_Your task_
Begin with the line containing "C4: none -> 3.3nF (SIG5, SIG6)" and copy each line exactly through the last line of the entries, inclusive.

_Given records_
──────────────────────────────

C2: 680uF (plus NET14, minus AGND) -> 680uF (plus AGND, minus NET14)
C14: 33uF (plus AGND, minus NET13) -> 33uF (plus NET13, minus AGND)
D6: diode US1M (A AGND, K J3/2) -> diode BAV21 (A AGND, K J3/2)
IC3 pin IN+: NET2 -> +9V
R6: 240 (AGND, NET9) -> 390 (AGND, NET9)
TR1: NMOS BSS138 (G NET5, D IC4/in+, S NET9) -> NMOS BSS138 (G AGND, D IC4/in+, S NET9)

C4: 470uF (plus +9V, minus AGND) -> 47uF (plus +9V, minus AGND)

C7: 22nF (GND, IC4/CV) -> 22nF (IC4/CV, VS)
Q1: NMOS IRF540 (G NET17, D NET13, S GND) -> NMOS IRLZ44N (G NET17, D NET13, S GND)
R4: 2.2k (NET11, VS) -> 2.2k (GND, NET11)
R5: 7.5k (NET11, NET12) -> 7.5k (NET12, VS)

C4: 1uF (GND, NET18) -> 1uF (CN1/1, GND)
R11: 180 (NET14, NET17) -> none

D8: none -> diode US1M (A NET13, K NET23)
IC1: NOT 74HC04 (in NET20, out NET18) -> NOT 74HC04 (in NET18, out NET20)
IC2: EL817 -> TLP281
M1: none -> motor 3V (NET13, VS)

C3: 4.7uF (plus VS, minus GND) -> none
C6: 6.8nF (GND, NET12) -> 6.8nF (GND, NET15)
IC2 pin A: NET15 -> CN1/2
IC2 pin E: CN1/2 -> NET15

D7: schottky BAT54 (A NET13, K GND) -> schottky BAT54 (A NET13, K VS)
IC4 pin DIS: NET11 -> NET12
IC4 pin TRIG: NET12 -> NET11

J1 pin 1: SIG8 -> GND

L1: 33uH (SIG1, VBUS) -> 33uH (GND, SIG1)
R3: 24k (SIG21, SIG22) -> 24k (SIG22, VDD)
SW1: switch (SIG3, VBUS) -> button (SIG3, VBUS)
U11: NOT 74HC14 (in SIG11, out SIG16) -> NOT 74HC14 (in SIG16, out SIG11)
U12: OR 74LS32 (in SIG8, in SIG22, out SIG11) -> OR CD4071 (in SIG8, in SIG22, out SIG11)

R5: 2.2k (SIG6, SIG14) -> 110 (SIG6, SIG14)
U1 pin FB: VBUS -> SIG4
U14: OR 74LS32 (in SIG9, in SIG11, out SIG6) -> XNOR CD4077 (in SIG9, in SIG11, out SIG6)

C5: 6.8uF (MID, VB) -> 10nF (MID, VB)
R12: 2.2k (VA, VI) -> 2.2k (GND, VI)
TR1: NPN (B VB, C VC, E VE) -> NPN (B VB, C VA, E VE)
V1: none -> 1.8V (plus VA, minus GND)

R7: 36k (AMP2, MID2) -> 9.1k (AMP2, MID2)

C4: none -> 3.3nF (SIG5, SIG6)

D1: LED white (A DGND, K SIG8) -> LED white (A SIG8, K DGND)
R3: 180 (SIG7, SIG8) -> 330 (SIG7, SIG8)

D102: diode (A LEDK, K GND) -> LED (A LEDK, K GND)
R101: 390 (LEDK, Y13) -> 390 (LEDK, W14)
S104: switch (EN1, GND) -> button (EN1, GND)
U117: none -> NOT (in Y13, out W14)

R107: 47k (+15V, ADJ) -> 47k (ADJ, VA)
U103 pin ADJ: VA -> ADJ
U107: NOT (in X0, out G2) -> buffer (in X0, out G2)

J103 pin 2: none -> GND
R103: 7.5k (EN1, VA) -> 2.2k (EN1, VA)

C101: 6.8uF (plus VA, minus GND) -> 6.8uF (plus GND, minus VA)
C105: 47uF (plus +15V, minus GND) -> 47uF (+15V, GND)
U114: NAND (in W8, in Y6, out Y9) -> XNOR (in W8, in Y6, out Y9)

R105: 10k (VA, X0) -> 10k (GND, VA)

──────────────────────────────

_Response area_
C4: none -> 3.3nF (SIG5, SIG6)

D1: LED white (A DGND, K SIG8) -> LED white (A SIG8, K DGND)
R3: 180 (SIG7, SIG8) -> 330 (SIG7, SIG8)

D102: diode (A LEDK, K GND) -> LED (A LEDK, K GND)
R101: 390 (LEDK, Y13) -> 390 (LEDK, W14)
S104: switch (EN1, GND) -> button (EN1, GND)
U117: none -> NOT (in Y13, out W14)

R107: 47k (+15V, ADJ) -> 47k (ADJ, VA)
U103 pin ADJ: VA -> ADJ
U107: NOT (in X0, out G2) -> buffer (in X0, out G2)

J103 pin 2: none -> GND
R103: 7.5k (EN1, VA) -> 2.2k (EN1, VA)

C101: 6.8uF (plus VA, minus GND) -> 6.8uF (plus GND, minus VA)
C105: 47uF (plus +15V, minus GND) -> 47uF (+15V, GND)
U114: NAND (in W8, in Y6, out Y9) -> XNOR (in W8, in Y6, out Y9)

R105: 10k (VA, X0) -> 10k (GND, VA)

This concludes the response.